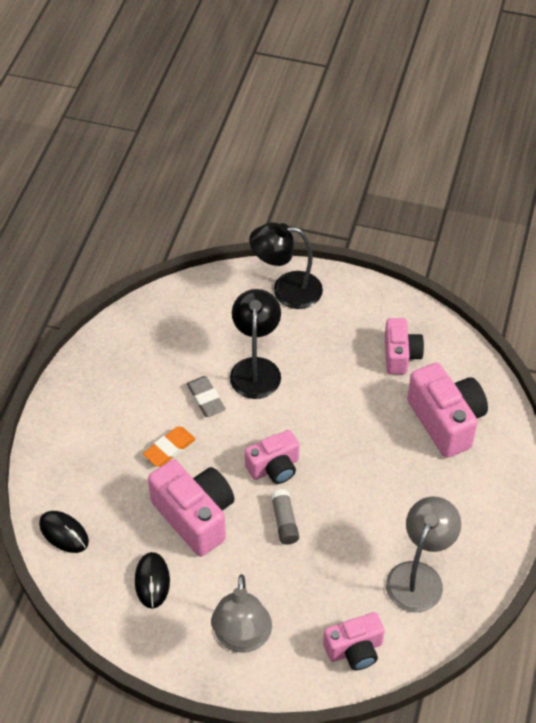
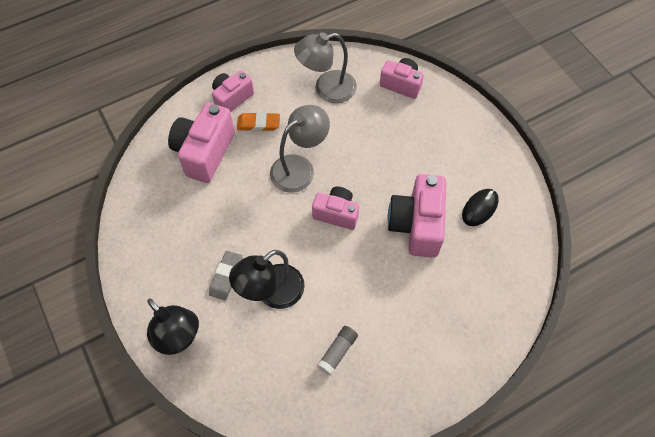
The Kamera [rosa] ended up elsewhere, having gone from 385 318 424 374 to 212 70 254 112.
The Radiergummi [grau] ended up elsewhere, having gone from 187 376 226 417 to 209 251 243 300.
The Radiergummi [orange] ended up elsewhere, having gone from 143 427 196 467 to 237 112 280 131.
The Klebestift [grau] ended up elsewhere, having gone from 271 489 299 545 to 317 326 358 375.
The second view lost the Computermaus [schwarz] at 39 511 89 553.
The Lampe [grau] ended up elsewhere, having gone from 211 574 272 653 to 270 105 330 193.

··········

WHAT THE EXERCISE ASKS: Which lines run from the one containing "The Klebestift [grau]" to the end of the entries above? Quote exactly those, and only those.

RESULT FOR THIS EXERCISE:
The Klebestift [grau] ended up elsewhere, having gone from 271 489 299 545 to 317 326 358 375.
The second view lost the Computermaus [schwarz] at 39 511 89 553.
The Lampe [grau] ended up elsewhere, having gone from 211 574 272 653 to 270 105 330 193.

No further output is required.